• EXERCISE INSTRUCTIONS:
Track down each line below containing the string "STEPPER" and copy it.

• GIVEN DATA:

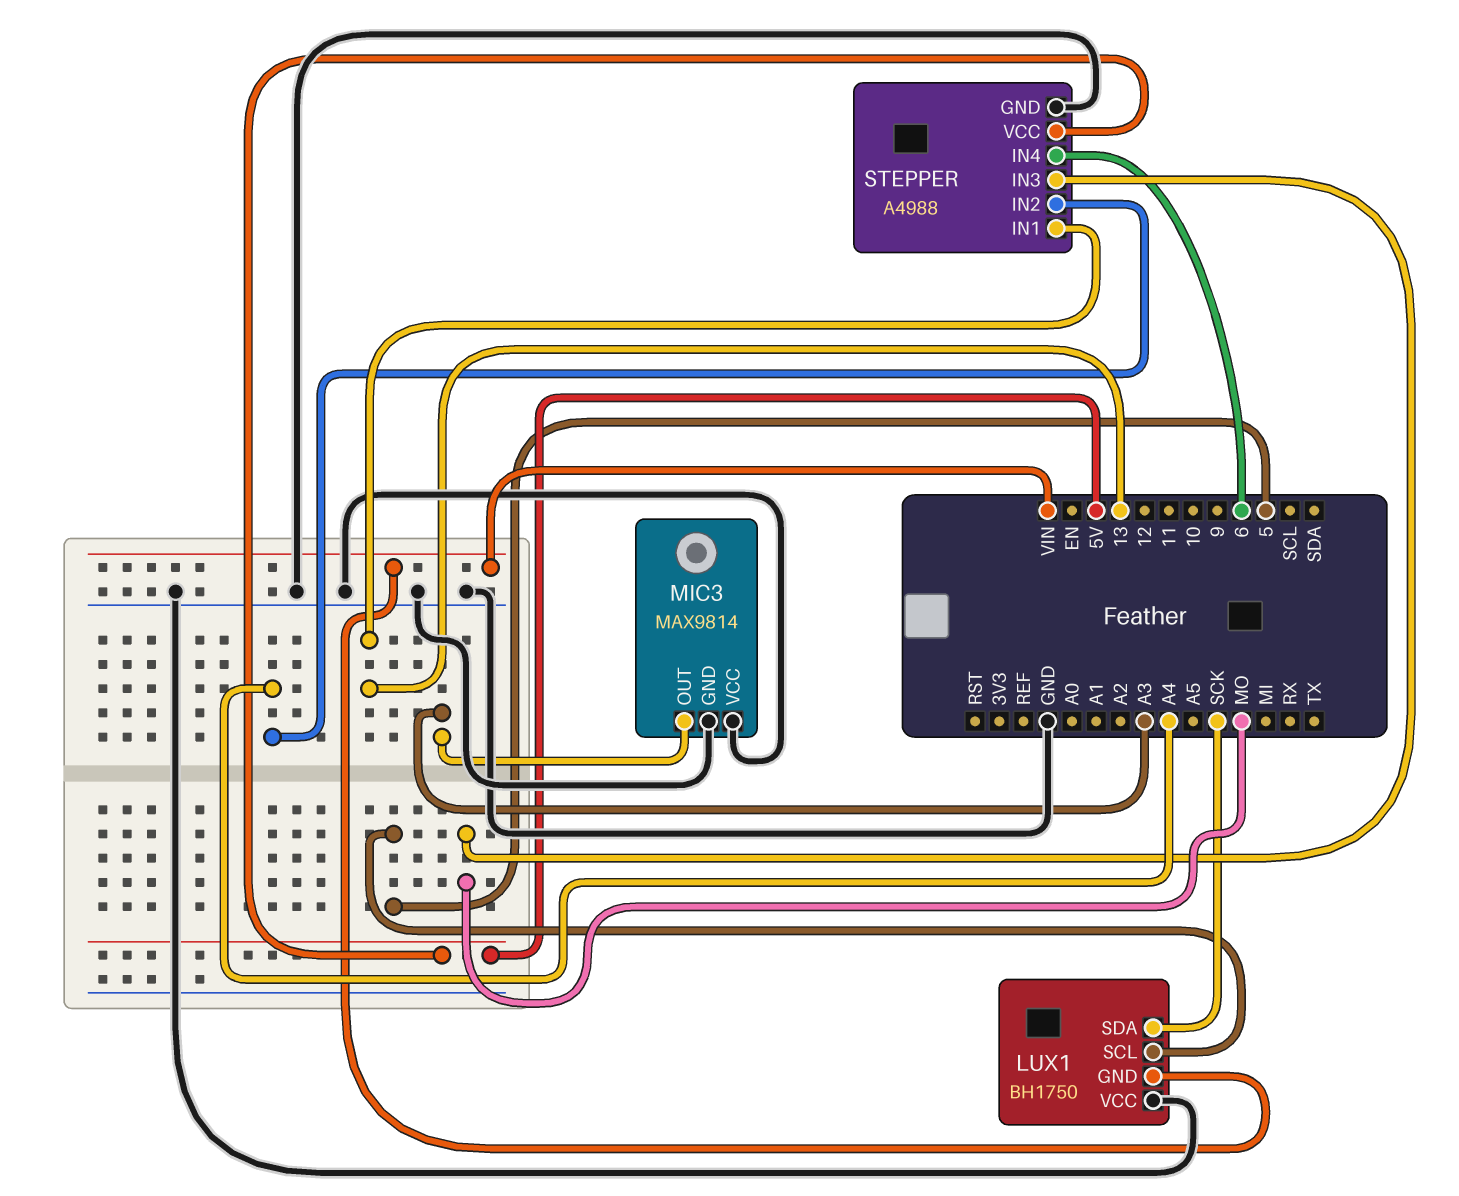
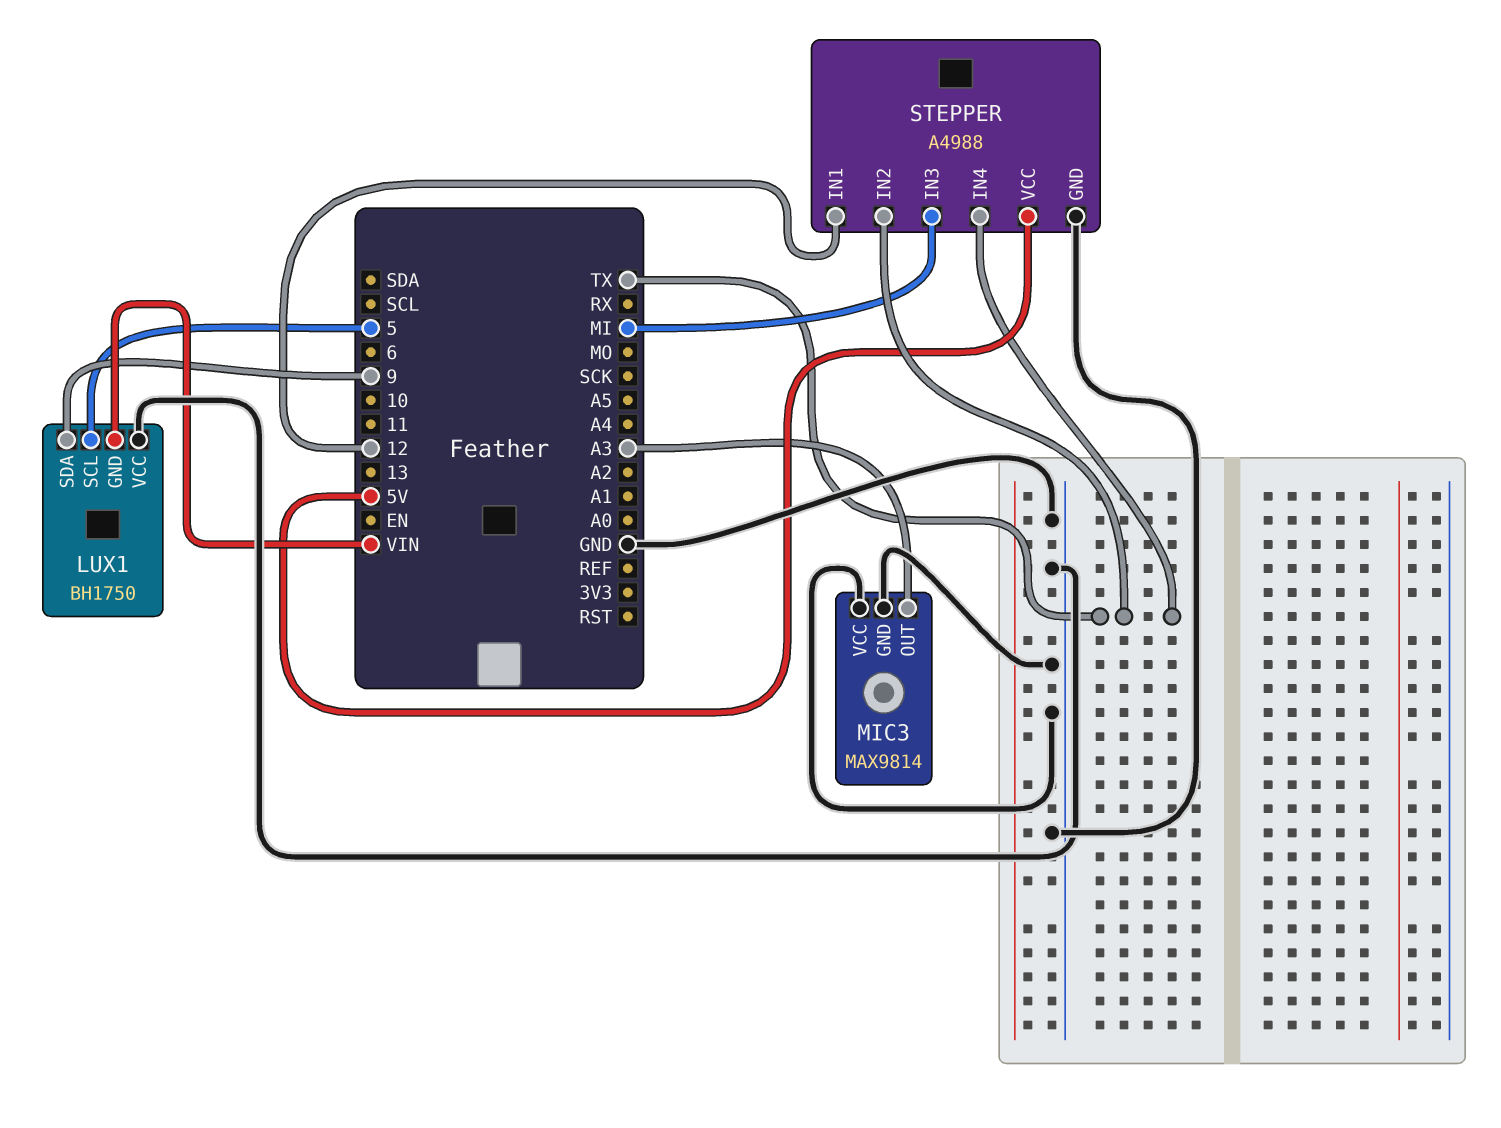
LUX1 pin SDA: SCK -> 9
STEPPER pin IN1: 13 -> 12
STEPPER pin IN2: A4 -> TX
STEPPER pin IN3: MO -> MI
STEPPER pin IN4: 6 -> TX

• RESPONSE BOX:
STEPPER pin IN1: 13 -> 12
STEPPER pin IN2: A4 -> TX
STEPPER pin IN3: MO -> MI
STEPPER pin IN4: 6 -> TX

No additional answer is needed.